Exercise data:
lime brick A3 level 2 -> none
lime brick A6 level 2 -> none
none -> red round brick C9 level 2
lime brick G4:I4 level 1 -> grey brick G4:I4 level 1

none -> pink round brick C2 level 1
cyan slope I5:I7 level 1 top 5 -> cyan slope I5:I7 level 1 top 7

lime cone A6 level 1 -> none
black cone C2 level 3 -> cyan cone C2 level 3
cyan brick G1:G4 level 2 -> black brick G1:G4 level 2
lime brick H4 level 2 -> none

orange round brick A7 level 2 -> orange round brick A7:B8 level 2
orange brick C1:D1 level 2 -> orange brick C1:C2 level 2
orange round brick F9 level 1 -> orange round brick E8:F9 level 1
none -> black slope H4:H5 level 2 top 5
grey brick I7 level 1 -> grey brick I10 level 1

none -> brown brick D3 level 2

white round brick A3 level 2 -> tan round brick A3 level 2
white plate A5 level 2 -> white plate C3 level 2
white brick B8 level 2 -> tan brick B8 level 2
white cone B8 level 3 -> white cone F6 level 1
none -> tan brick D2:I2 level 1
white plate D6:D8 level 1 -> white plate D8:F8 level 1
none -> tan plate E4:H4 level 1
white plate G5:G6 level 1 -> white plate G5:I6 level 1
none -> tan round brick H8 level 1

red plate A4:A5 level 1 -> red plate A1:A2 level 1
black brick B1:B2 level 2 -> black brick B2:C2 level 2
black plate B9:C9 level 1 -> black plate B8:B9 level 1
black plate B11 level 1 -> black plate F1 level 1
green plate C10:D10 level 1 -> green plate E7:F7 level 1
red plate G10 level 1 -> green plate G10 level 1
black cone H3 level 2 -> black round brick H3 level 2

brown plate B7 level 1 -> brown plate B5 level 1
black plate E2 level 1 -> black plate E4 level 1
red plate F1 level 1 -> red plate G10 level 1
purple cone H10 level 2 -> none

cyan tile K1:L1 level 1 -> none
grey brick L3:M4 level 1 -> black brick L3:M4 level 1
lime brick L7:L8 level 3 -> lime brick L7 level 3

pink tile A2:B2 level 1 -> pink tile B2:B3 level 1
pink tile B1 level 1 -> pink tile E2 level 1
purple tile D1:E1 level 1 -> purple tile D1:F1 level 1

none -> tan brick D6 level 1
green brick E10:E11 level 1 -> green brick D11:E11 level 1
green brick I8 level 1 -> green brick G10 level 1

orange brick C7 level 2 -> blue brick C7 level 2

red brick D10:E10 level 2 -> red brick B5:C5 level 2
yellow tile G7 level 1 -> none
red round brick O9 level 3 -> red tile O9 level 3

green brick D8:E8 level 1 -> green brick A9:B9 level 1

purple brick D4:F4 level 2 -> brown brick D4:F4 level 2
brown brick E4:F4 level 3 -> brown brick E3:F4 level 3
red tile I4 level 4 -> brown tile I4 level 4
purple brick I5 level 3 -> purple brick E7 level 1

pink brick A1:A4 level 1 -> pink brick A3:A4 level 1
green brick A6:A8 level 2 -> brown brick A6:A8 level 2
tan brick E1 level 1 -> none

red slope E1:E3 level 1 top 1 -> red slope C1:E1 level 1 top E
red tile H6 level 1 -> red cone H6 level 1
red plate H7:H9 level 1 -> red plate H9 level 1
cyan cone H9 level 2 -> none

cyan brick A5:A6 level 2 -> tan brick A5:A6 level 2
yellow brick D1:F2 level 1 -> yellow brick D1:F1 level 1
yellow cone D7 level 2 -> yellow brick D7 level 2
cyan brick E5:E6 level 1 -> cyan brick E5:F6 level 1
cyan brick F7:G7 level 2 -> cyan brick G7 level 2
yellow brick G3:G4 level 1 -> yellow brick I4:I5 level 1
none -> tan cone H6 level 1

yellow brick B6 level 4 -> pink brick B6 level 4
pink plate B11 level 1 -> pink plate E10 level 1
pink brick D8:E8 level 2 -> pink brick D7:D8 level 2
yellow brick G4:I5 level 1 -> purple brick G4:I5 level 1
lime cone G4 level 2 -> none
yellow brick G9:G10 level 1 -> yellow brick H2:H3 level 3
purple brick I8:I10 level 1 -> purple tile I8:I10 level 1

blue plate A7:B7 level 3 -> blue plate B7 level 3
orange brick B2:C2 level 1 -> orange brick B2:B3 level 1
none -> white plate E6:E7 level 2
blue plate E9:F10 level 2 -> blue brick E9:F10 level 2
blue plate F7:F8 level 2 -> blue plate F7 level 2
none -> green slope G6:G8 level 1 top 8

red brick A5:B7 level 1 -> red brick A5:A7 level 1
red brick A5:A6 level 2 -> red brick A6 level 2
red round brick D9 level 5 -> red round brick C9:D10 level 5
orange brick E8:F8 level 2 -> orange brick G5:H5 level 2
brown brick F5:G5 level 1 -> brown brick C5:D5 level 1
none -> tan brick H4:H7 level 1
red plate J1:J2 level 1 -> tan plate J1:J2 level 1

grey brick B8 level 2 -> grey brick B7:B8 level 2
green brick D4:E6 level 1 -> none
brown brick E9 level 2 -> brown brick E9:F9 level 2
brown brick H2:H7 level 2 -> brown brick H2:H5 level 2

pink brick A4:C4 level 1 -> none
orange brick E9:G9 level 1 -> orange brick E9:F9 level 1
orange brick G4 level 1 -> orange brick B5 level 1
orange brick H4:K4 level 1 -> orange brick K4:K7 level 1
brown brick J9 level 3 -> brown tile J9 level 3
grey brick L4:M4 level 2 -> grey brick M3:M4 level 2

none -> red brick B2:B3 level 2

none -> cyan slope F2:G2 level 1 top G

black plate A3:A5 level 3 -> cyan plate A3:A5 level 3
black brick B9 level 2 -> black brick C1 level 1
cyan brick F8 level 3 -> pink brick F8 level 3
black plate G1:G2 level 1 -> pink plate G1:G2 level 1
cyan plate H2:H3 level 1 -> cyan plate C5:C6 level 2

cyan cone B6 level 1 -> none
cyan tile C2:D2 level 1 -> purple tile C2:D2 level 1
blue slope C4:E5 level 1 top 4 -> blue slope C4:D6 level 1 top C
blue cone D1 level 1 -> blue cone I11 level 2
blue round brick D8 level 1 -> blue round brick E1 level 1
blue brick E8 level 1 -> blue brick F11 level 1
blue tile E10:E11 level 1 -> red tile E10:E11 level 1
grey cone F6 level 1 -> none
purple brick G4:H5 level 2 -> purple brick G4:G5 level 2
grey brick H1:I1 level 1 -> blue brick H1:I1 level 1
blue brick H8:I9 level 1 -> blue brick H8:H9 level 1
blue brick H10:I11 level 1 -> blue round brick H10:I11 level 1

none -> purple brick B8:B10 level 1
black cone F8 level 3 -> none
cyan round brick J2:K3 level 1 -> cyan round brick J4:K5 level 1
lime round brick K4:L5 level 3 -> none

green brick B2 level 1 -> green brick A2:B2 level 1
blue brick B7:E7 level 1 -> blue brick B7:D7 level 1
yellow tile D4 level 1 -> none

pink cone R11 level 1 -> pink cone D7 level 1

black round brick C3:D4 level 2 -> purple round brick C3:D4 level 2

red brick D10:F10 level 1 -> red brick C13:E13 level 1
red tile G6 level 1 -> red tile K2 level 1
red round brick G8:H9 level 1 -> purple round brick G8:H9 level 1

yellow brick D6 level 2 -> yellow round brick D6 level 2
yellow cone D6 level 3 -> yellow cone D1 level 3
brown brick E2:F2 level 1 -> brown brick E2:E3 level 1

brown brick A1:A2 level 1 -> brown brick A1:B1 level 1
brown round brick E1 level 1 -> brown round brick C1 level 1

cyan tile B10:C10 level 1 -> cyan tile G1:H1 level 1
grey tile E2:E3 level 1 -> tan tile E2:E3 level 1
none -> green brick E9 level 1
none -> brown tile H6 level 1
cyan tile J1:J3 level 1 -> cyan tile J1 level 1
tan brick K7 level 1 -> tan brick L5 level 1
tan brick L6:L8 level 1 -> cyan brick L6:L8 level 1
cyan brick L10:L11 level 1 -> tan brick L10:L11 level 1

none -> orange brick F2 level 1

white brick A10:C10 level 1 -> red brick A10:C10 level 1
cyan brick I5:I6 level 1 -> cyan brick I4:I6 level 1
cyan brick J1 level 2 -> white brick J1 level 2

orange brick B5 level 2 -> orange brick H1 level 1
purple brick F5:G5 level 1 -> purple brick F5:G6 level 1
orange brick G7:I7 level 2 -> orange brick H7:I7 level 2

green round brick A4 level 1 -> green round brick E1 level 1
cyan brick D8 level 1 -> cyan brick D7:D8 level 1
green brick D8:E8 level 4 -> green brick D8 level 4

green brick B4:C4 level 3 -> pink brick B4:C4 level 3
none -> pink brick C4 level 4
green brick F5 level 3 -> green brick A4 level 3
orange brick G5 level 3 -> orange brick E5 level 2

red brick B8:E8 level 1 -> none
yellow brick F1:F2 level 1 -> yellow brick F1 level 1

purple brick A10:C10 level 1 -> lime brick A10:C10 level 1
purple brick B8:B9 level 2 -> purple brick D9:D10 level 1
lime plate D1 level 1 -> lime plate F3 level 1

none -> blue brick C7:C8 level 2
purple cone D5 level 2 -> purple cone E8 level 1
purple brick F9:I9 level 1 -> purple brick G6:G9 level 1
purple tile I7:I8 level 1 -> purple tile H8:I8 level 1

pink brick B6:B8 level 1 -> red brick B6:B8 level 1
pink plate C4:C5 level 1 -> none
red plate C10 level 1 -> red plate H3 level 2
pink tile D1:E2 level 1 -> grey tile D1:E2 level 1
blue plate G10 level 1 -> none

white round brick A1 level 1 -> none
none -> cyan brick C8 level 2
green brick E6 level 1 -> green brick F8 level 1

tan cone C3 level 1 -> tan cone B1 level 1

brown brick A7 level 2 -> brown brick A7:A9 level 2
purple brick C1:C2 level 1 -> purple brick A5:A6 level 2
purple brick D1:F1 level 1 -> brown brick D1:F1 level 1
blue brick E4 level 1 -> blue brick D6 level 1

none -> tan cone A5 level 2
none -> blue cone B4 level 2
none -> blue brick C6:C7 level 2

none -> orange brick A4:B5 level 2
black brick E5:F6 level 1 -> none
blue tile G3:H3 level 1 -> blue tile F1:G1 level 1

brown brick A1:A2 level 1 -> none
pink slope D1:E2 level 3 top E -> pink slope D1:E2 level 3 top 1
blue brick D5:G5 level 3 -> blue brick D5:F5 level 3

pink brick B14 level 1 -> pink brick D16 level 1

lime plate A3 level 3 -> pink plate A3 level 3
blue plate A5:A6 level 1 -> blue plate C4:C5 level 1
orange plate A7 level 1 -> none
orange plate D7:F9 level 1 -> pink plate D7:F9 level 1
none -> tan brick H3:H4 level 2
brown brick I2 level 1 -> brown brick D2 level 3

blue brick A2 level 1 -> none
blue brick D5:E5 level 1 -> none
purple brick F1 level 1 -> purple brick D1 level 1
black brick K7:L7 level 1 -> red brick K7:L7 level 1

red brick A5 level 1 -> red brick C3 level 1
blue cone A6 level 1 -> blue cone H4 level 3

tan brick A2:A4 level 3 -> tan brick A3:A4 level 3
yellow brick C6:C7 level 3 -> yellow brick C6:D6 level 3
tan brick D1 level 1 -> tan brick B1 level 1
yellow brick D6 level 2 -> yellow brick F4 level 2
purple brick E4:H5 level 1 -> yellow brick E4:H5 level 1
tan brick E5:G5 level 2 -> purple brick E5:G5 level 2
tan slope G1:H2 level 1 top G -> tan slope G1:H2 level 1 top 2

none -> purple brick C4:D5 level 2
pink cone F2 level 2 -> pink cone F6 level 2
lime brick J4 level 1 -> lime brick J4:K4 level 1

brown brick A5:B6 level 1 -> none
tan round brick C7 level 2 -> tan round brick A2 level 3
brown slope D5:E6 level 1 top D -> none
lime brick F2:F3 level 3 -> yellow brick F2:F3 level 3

Exercise instructions: All lines in the records with the string "grey" should be copied out.

Task output:
lime brick G4:I4 level 1 -> grey brick G4:I4 level 1
grey brick I7 level 1 -> grey brick I10 level 1
grey brick L3:M4 level 1 -> black brick L3:M4 level 1
grey brick B8 level 2 -> grey brick B7:B8 level 2
grey brick L4:M4 level 2 -> grey brick M3:M4 level 2
grey cone F6 level 1 -> none
grey brick H1:I1 level 1 -> blue brick H1:I1 level 1
grey tile E2:E3 level 1 -> tan tile E2:E3 level 1
pink tile D1:E2 level 1 -> grey tile D1:E2 level 1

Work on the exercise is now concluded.